WHAT IS REQUIRED = Starting at the line that holds "LCD pin SDA: GND -> D4", set down each line through the end of the listing, exactly as written and with nothing added.

#### SUPPLIED INFORMATION

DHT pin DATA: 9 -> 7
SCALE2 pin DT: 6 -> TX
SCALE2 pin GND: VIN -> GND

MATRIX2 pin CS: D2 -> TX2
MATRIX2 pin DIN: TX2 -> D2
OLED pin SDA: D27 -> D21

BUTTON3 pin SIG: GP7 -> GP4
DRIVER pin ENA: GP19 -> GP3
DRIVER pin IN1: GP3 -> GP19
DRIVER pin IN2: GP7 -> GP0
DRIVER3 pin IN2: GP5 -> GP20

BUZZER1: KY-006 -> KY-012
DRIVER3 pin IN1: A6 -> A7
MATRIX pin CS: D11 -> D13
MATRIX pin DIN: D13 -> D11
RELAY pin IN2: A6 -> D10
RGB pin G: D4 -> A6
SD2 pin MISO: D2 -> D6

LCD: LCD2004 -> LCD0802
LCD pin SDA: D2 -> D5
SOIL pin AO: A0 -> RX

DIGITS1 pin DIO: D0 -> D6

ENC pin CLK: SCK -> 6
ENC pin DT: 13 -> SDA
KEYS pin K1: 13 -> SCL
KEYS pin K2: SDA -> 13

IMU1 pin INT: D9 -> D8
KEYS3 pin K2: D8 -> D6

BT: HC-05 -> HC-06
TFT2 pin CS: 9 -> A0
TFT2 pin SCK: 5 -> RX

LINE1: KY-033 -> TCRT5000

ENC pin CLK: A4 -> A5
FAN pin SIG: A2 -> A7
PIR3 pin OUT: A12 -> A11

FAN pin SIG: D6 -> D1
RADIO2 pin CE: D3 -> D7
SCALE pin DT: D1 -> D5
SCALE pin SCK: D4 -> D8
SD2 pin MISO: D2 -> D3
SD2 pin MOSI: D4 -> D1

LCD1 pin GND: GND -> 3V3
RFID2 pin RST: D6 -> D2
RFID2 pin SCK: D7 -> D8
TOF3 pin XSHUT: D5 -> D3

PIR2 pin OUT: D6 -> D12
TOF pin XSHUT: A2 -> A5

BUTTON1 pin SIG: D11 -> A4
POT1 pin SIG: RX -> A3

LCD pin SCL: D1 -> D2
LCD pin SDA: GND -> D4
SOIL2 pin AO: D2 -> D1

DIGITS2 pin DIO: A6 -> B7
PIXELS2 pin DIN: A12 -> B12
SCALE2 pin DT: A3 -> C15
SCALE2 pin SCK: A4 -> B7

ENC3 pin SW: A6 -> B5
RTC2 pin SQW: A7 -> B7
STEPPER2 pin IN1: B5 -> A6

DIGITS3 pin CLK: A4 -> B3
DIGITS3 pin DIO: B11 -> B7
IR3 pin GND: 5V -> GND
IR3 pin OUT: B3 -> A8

########

WRITTEN RESPONSE =
LCD pin SDA: GND -> D4
SOIL2 pin AO: D2 -> D1

DIGITS2 pin DIO: A6 -> B7
PIXELS2 pin DIN: A12 -> B12
SCALE2 pin DT: A3 -> C15
SCALE2 pin SCK: A4 -> B7

ENC3 pin SW: A6 -> B5
RTC2 pin SQW: A7 -> B7
STEPPER2 pin IN1: B5 -> A6

DIGITS3 pin CLK: A4 -> B3
DIGITS3 pin DIO: B11 -> B7
IR3 pin GND: 5V -> GND
IR3 pin OUT: B3 -> A8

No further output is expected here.